### Supplied entries
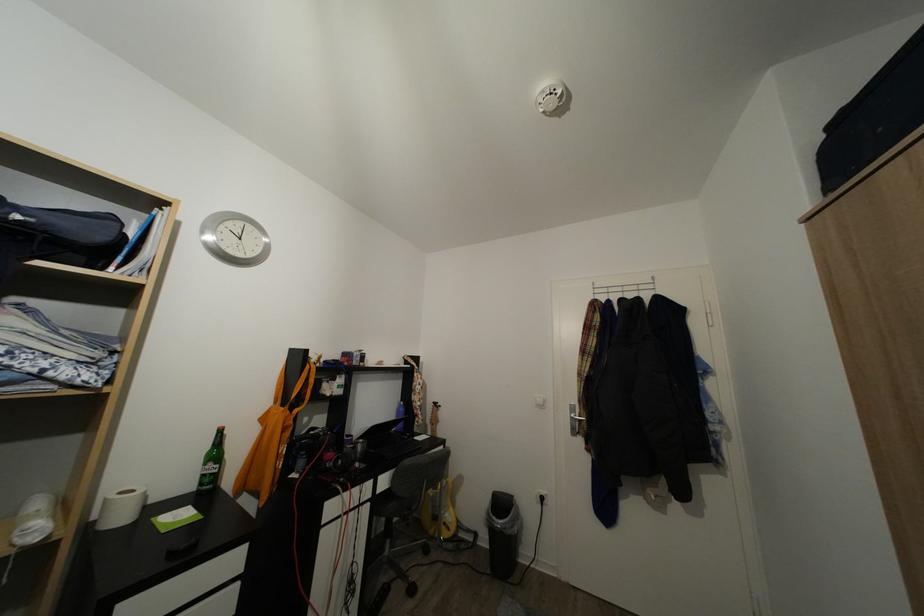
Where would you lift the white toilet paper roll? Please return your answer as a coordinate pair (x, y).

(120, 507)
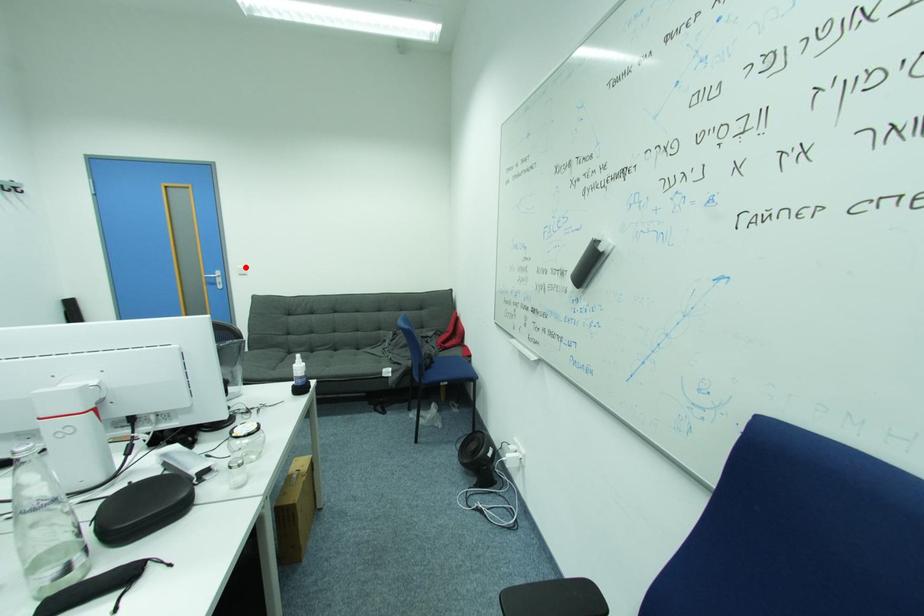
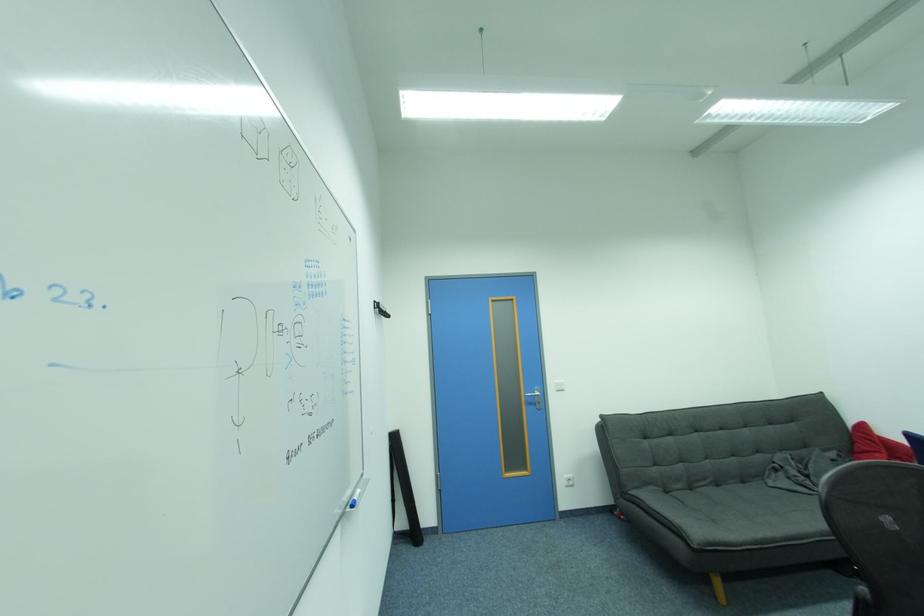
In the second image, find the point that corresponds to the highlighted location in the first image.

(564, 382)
######
### Supplied entries
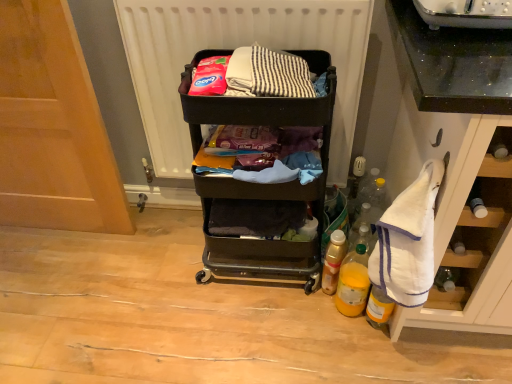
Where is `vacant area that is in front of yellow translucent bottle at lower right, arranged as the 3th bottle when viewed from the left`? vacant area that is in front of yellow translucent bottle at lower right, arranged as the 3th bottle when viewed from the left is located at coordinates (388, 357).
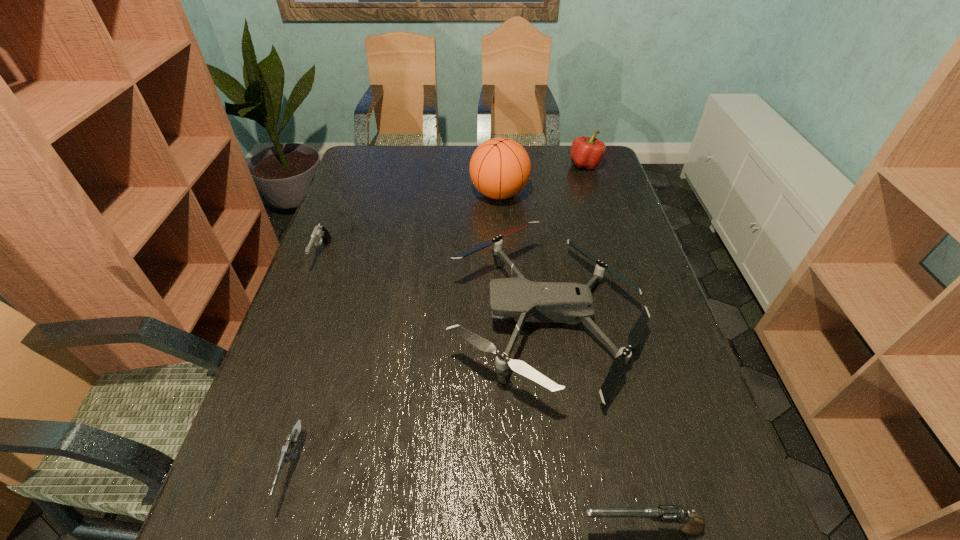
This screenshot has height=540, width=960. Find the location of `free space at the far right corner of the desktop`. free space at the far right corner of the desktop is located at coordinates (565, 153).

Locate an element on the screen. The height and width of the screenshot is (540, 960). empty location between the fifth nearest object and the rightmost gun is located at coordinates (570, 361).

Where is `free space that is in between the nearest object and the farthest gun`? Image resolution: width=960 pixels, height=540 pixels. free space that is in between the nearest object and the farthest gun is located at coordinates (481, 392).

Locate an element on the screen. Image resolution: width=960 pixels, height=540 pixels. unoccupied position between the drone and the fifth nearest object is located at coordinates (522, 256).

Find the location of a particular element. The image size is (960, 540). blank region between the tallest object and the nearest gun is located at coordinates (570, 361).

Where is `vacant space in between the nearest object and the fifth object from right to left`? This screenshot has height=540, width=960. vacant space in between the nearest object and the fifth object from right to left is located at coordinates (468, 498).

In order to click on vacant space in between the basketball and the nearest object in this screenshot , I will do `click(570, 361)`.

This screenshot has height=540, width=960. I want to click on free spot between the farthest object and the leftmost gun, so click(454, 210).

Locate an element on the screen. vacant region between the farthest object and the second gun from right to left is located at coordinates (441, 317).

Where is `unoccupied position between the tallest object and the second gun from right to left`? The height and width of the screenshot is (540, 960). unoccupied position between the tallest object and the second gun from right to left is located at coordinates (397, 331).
######
Prompt: Rewrite the records from the line containing "This screenshot has height=540, width=960. Find" through the line containing "coordinates (481, 392).", inclusive, replacing "free space" with "open space" and leaving everything else unchanged.

Answer section:
This screenshot has height=540, width=960. Find the location of `open space at the far right corner of the desktop`. open space at the far right corner of the desktop is located at coordinates (565, 153).

Locate an element on the screen. The height and width of the screenshot is (540, 960). empty location between the fifth nearest object and the rightmost gun is located at coordinates (570, 361).

Where is `open space that is in between the nearest object and the farthest gun`? Image resolution: width=960 pixels, height=540 pixels. open space that is in between the nearest object and the farthest gun is located at coordinates (481, 392).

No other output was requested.